Where the records appear below, transcribe them exactly, leaving none out.

<<<<

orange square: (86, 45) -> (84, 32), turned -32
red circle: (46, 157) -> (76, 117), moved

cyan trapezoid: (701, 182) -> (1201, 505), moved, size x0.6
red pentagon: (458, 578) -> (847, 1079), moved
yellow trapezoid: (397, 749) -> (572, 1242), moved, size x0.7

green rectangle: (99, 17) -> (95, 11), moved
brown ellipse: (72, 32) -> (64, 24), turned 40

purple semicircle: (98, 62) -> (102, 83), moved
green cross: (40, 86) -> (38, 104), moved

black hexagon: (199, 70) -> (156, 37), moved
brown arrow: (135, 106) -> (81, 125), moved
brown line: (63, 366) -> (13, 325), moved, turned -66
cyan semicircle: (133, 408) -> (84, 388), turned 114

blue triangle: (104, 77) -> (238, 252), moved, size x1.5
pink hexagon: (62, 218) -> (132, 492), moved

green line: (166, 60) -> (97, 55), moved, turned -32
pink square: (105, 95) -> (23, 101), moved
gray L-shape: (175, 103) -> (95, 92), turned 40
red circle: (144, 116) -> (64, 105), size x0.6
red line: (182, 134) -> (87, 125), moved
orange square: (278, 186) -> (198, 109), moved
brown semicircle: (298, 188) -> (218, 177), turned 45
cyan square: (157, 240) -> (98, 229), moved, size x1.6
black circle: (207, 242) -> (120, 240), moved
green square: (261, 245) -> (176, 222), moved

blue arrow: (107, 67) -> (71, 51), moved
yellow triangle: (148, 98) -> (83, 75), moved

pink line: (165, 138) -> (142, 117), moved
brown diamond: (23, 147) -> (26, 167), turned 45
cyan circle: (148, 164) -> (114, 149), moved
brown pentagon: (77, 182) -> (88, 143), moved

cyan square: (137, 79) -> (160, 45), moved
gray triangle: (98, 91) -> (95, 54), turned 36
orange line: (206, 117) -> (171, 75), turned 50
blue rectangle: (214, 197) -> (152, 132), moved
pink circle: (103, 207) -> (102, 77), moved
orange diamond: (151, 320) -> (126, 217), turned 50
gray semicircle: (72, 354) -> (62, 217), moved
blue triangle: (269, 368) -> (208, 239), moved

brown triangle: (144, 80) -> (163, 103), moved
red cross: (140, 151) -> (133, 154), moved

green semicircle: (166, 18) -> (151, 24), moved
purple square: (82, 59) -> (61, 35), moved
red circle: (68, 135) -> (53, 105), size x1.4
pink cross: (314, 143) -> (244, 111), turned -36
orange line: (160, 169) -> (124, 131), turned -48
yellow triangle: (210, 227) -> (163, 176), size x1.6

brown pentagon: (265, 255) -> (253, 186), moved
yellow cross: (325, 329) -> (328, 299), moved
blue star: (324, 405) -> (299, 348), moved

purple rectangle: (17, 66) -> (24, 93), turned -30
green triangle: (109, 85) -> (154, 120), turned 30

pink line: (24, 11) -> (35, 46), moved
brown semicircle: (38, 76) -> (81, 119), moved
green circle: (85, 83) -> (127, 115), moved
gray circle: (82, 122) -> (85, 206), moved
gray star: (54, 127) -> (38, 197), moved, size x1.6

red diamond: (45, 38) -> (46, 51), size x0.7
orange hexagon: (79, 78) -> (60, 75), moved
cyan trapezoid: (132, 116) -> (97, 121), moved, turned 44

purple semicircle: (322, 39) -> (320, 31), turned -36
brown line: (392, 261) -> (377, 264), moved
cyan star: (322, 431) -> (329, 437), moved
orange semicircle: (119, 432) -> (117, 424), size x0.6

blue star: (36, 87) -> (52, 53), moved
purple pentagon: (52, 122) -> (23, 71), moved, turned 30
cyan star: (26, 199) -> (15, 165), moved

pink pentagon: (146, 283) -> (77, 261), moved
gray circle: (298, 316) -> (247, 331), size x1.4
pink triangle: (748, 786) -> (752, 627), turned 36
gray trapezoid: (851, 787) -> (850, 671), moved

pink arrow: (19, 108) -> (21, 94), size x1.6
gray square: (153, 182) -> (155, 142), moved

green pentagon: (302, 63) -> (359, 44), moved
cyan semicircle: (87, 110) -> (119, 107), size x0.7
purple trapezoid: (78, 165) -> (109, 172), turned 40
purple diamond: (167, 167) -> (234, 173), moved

>>>>

> _Output_:
orange square: (86, 45) -> (84, 32), turned -32
red circle: (46, 157) -> (76, 117), moved

cyan trapezoid: (701, 182) -> (1201, 505), moved, size x0.6
red pentagon: (458, 578) -> (847, 1079), moved
yellow trapezoid: (397, 749) -> (572, 1242), moved, size x0.7

green rectangle: (99, 17) -> (95, 11), moved
brown ellipse: (72, 32) -> (64, 24), turned 40

purple semicircle: (98, 62) -> (102, 83), moved
green cross: (40, 86) -> (38, 104), moved

black hexagon: (199, 70) -> (156, 37), moved
brown arrow: (135, 106) -> (81, 125), moved
brown line: (63, 366) -> (13, 325), moved, turned -66
cyan semicircle: (133, 408) -> (84, 388), turned 114

blue triangle: (104, 77) -> (238, 252), moved, size x1.5
pink hexagon: (62, 218) -> (132, 492), moved

green line: (166, 60) -> (97, 55), moved, turned -32
pink square: (105, 95) -> (23, 101), moved
gray L-shape: (175, 103) -> (95, 92), turned 40
red circle: (144, 116) -> (64, 105), size x0.6
red line: (182, 134) -> (87, 125), moved
orange square: (278, 186) -> (198, 109), moved
brown semicircle: (298, 188) -> (218, 177), turned 45
cyan square: (157, 240) -> (98, 229), moved, size x1.6
black circle: (207, 242) -> (120, 240), moved
green square: (261, 245) -> (176, 222), moved

blue arrow: (107, 67) -> (71, 51), moved
yellow triangle: (148, 98) -> (83, 75), moved

pink line: (165, 138) -> (142, 117), moved
brown diamond: (23, 147) -> (26, 167), turned 45
cyan circle: (148, 164) -> (114, 149), moved
brown pentagon: (77, 182) -> (88, 143), moved

cyan square: (137, 79) -> (160, 45), moved
gray triangle: (98, 91) -> (95, 54), turned 36
orange line: (206, 117) -> (171, 75), turned 50
blue rectangle: (214, 197) -> (152, 132), moved
pink circle: (103, 207) -> (102, 77), moved
orange diamond: (151, 320) -> (126, 217), turned 50
gray semicircle: (72, 354) -> (62, 217), moved
blue triangle: (269, 368) -> (208, 239), moved

brown triangle: (144, 80) -> (163, 103), moved
red cross: (140, 151) -> (133, 154), moved

green semicircle: (166, 18) -> (151, 24), moved
purple square: (82, 59) -> (61, 35), moved
red circle: (68, 135) -> (53, 105), size x1.4
pink cross: (314, 143) -> (244, 111), turned -36
orange line: (160, 169) -> (124, 131), turned -48
yellow triangle: (210, 227) -> (163, 176), size x1.6

brown pentagon: (265, 255) -> (253, 186), moved
yellow cross: (325, 329) -> (328, 299), moved
blue star: (324, 405) -> (299, 348), moved

purple rectangle: (17, 66) -> (24, 93), turned -30
green triangle: (109, 85) -> (154, 120), turned 30

pink line: (24, 11) -> (35, 46), moved
brown semicircle: (38, 76) -> (81, 119), moved
green circle: (85, 83) -> (127, 115), moved
gray circle: (82, 122) -> (85, 206), moved
gray star: (54, 127) -> (38, 197), moved, size x1.6

red diamond: (45, 38) -> (46, 51), size x0.7
orange hexagon: (79, 78) -> (60, 75), moved
cyan trapezoid: (132, 116) -> (97, 121), moved, turned 44

purple semicircle: (322, 39) -> (320, 31), turned -36
brown line: (392, 261) -> (377, 264), moved
cyan star: (322, 431) -> (329, 437), moved
orange semicircle: (119, 432) -> (117, 424), size x0.6

blue star: (36, 87) -> (52, 53), moved
purple pentagon: (52, 122) -> (23, 71), moved, turned 30
cyan star: (26, 199) -> (15, 165), moved

pink pentagon: (146, 283) -> (77, 261), moved
gray circle: (298, 316) -> (247, 331), size x1.4
pink triangle: (748, 786) -> (752, 627), turned 36
gray trapezoid: (851, 787) -> (850, 671), moved

pink arrow: (19, 108) -> (21, 94), size x1.6
gray square: (153, 182) -> (155, 142), moved

green pentagon: (302, 63) -> (359, 44), moved
cyan semicircle: (87, 110) -> (119, 107), size x0.7
purple trapezoid: (78, 165) -> (109, 172), turned 40
purple diamond: (167, 167) -> (234, 173), moved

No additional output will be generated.